→ SOURCE DATA
···
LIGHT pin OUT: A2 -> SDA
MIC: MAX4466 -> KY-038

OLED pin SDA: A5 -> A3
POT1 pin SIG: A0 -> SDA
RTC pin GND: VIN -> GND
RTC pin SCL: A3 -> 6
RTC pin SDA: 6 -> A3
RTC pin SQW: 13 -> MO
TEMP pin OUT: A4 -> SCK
···
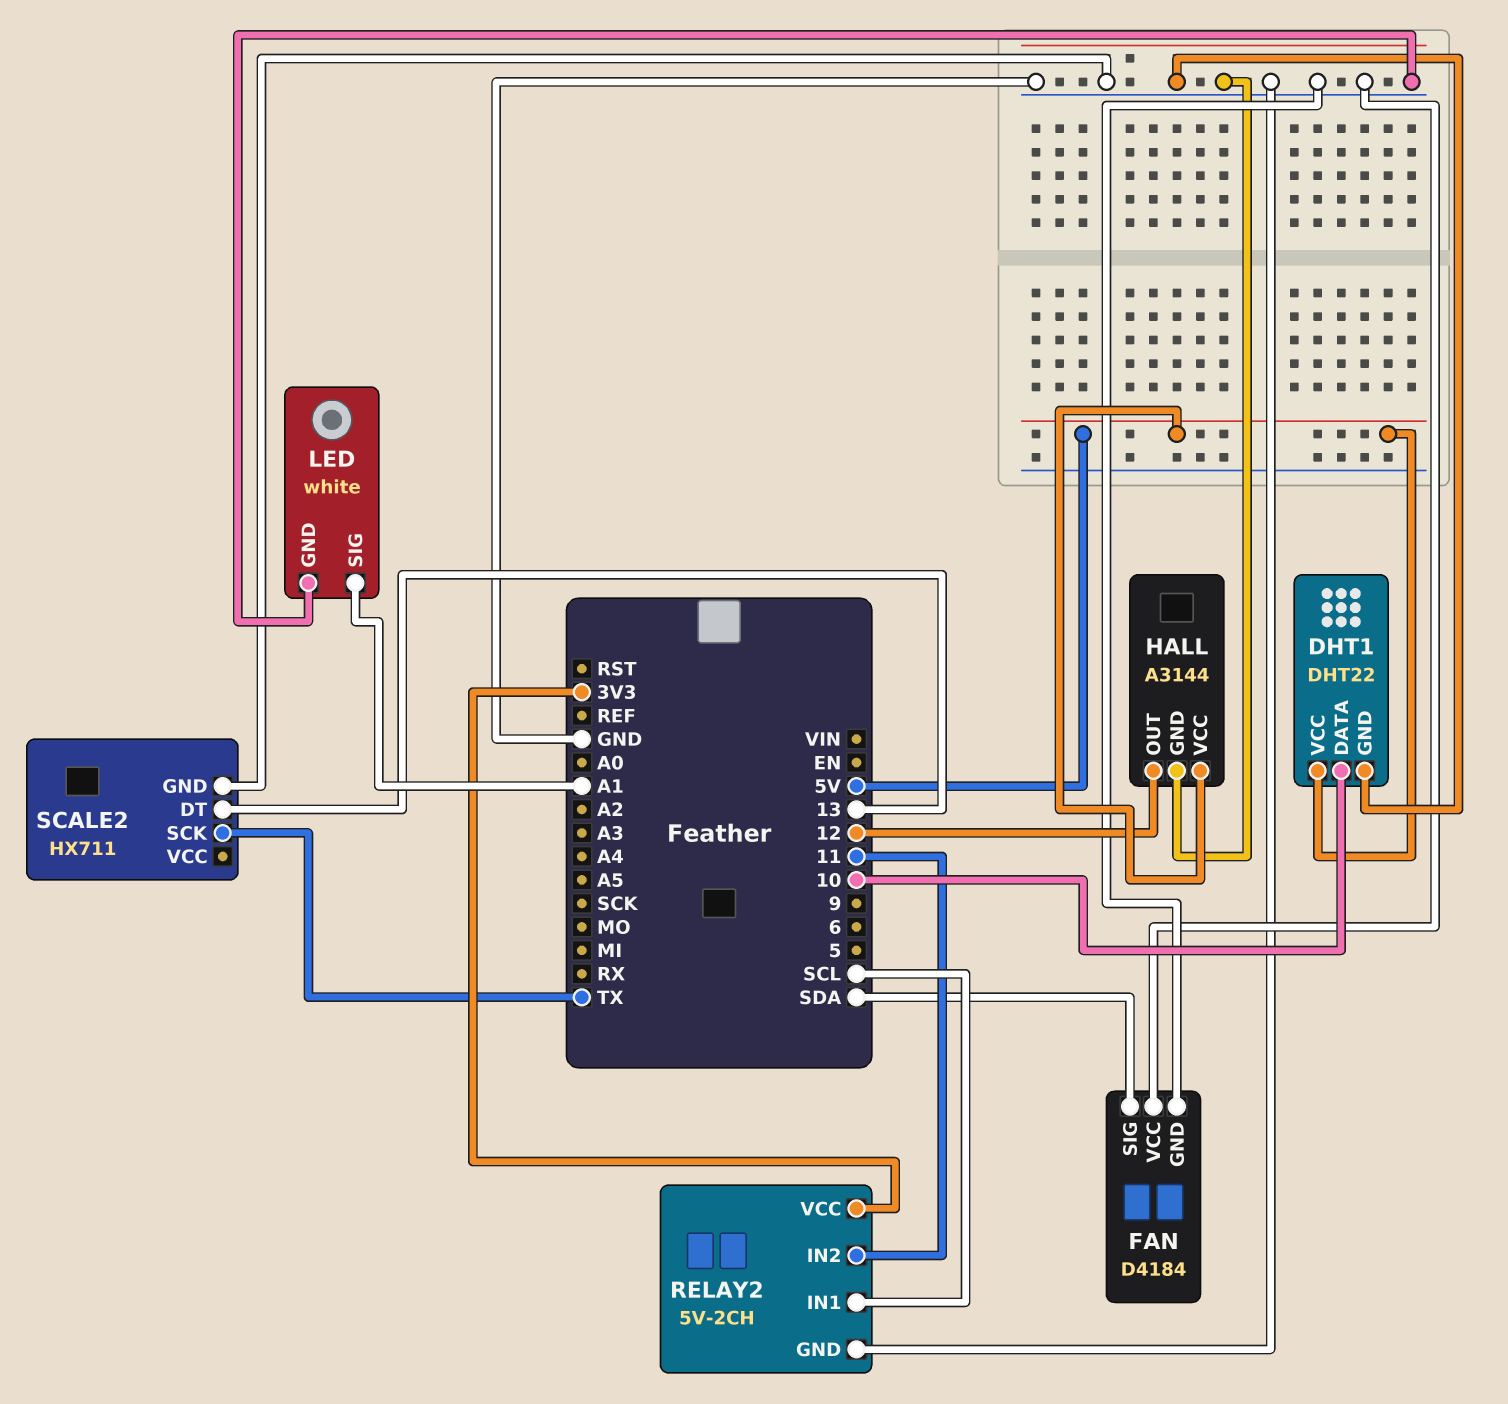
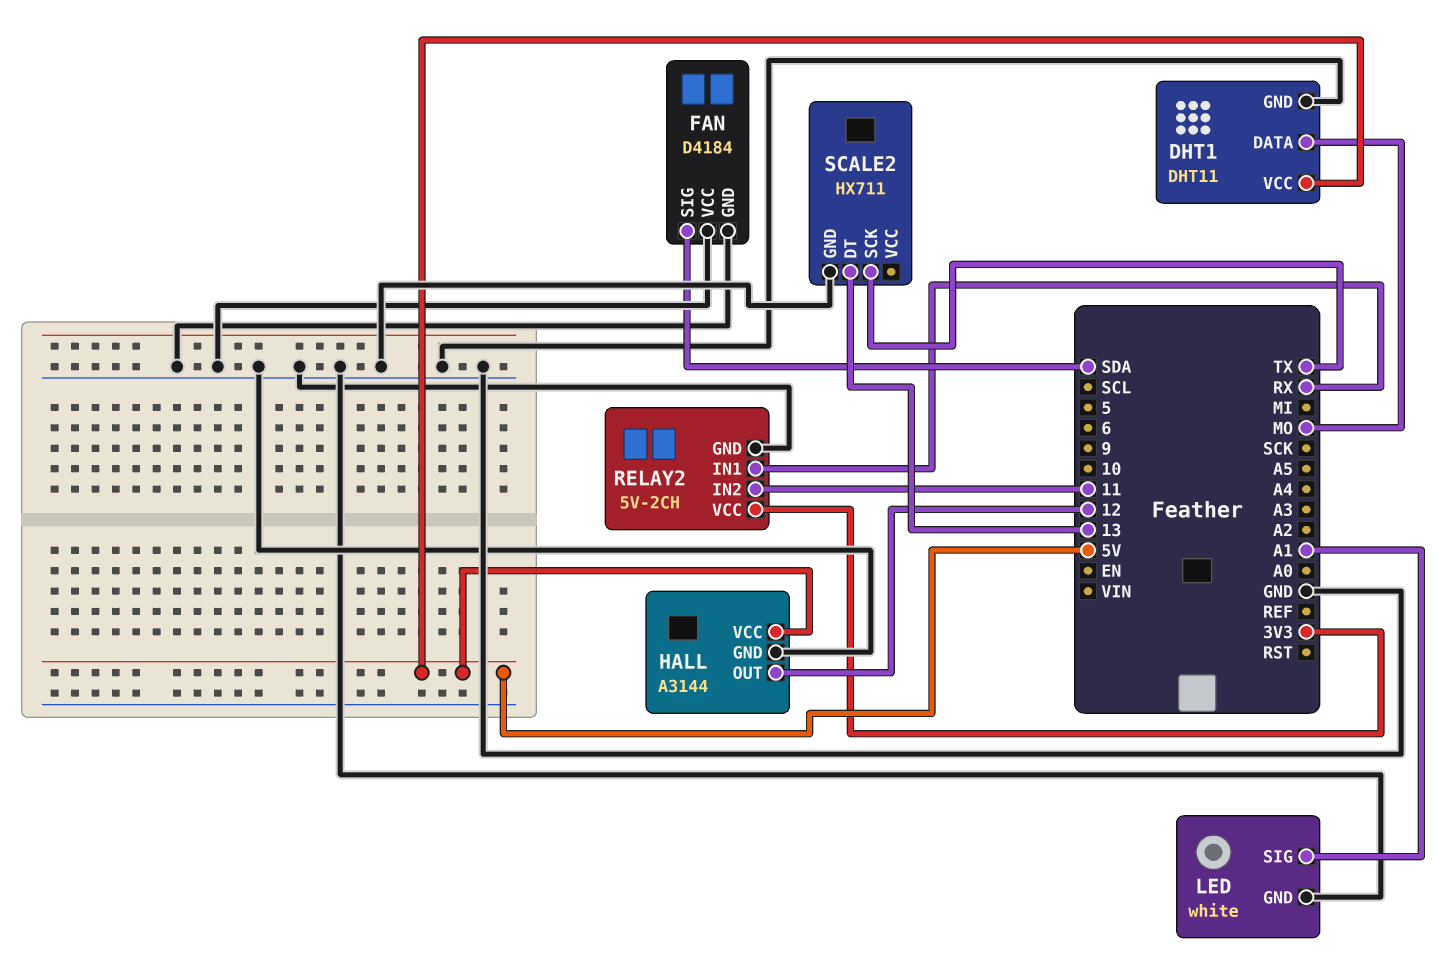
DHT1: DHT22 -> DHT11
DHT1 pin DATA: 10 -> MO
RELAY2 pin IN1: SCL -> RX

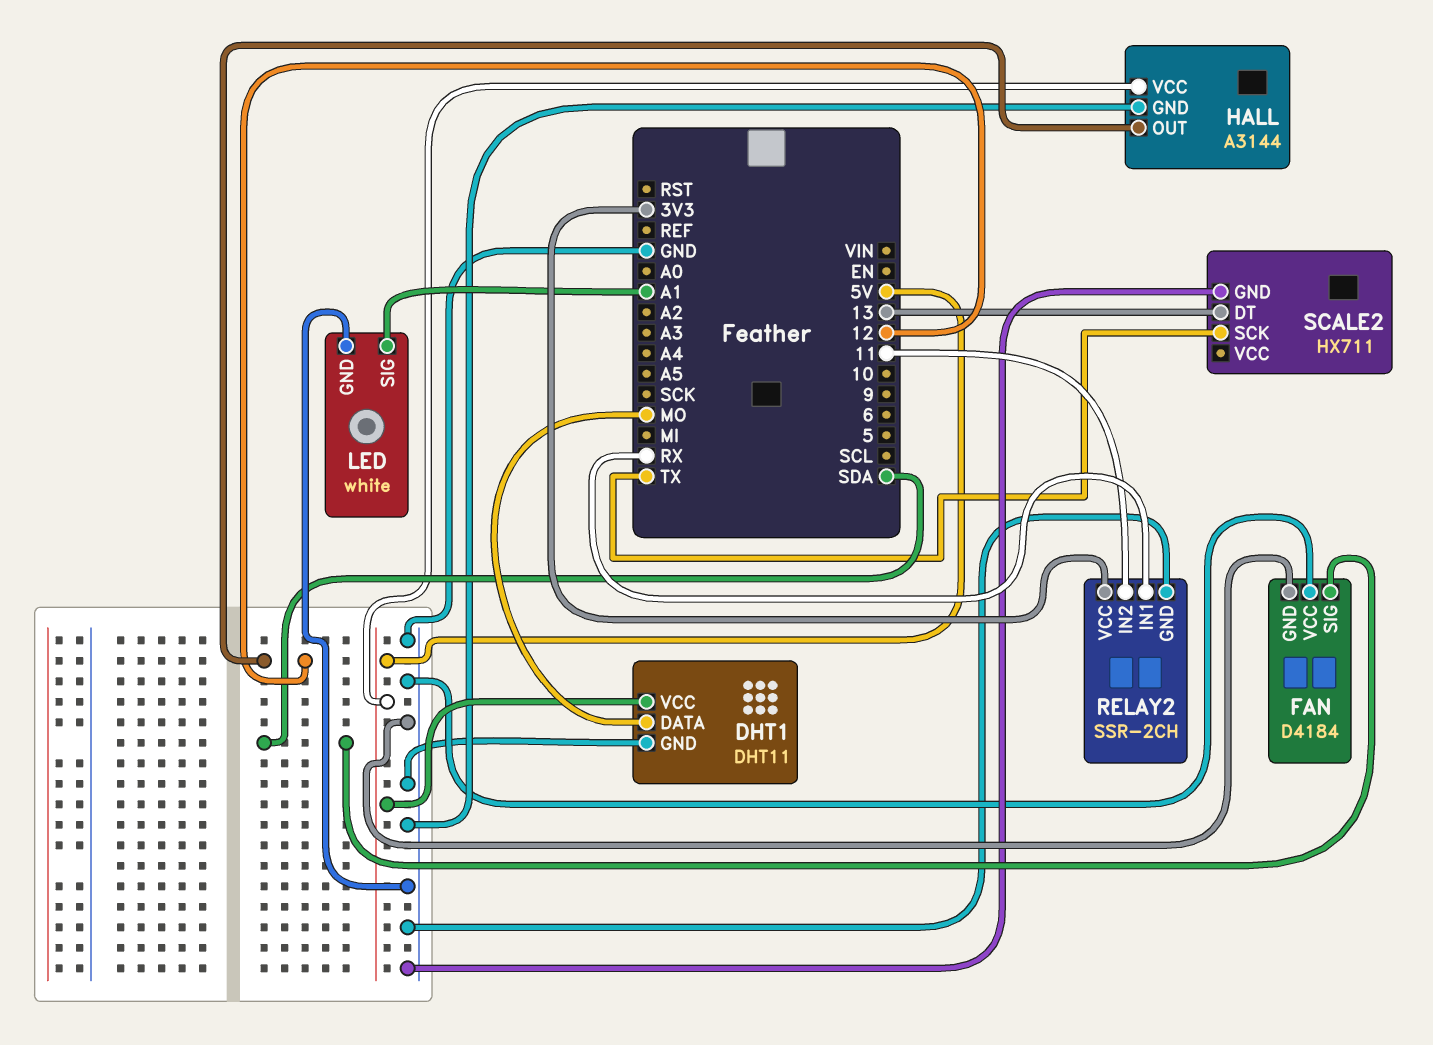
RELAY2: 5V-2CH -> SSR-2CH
···
→ YOUR ASSIGNMENT
In the listing above, locate the line containing "LIGHT pin OUT: A2 -> SDA" and the line containing "TEMP pin OUT: A4 -> SCK". Transcribe those two lines and everything between them, exactly as written.

→ SOLUTION FOR THIS TASK
LIGHT pin OUT: A2 -> SDA
MIC: MAX4466 -> KY-038

OLED pin SDA: A5 -> A3
POT1 pin SIG: A0 -> SDA
RTC pin GND: VIN -> GND
RTC pin SCL: A3 -> 6
RTC pin SDA: 6 -> A3
RTC pin SQW: 13 -> MO
TEMP pin OUT: A4 -> SCK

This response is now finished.